## TASK PROMPT
Look through the listing below, find every line with the string "circle", and copy it.

• • •

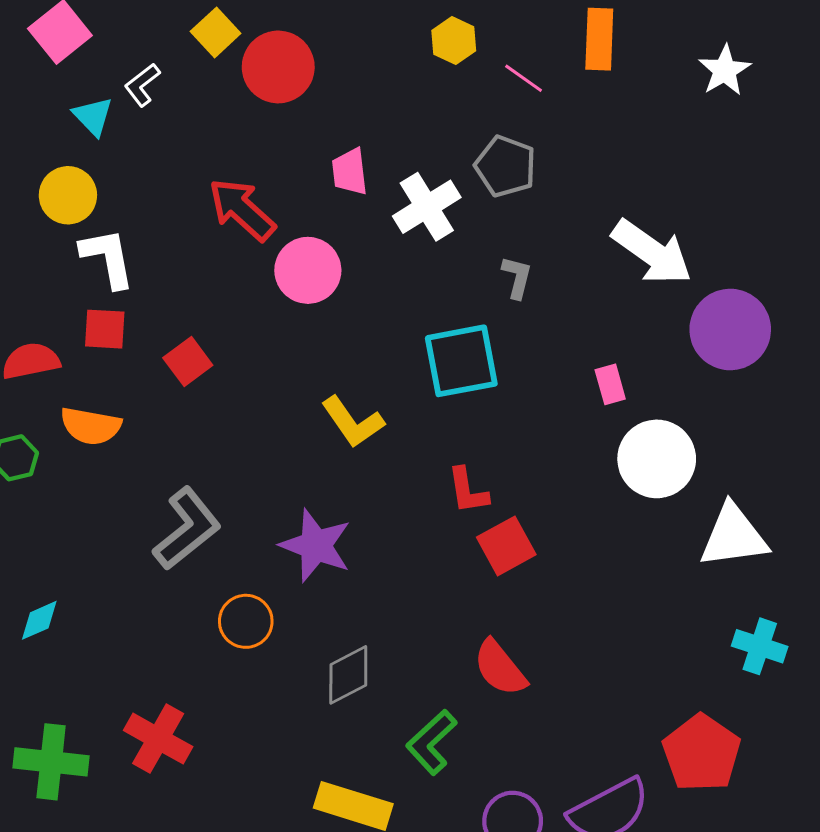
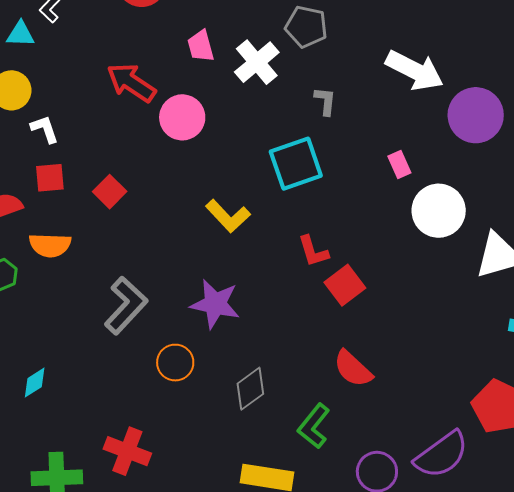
cyan triangle: (93, 116) -> (20, 34), turned -36
white L-shape: (108, 258) -> (45, 129), size x0.7

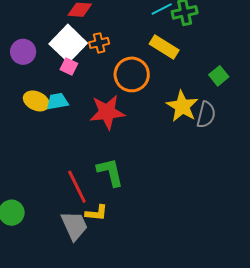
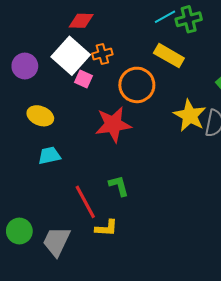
pink square: (69, 66) -> (83, 79), moved
cyan trapezoid: (57, 101) -> (49, 156), moved
green L-shape: (110, 172) -> (119, 186), size x0.7
gray trapezoid: (74, 226) -> (56, 241), moved, turned -128

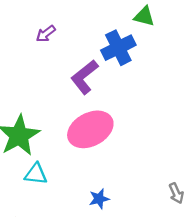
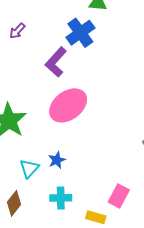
cyan triangle: (36, 174) -> (29, 168), moved, turned -45
blue star: (99, 199) -> (57, 160), moved

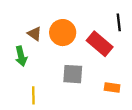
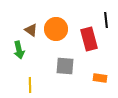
red rectangle: (100, 44) -> (89, 39), turned 35

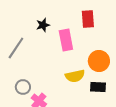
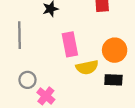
pink rectangle: (66, 40) -> (70, 44), moved
gray line: (16, 48) -> (19, 35), turned -35

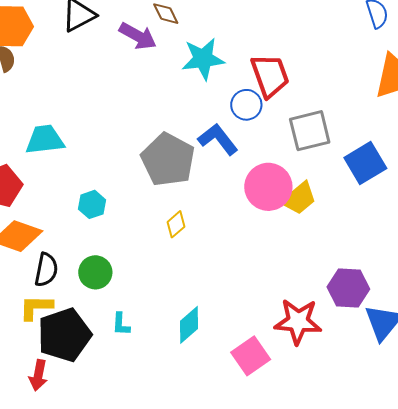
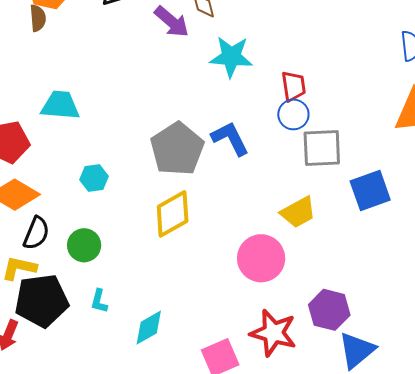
red trapezoid: (270, 76) -> (294, 86), size x0.7
blue circle: (246, 105) -> (293, 114), moved
pink circle: (268, 187) -> (261, 258), moved
yellow diamond: (176, 224) -> (173, 214), size x1.8
cyan diamond: (189, 325) -> (149, 328), moved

• • •

## SOLUTION TO THE PROBLEM
blue circle: (246, 105) -> (293, 114), moved
pink circle: (268, 187) -> (261, 258), moved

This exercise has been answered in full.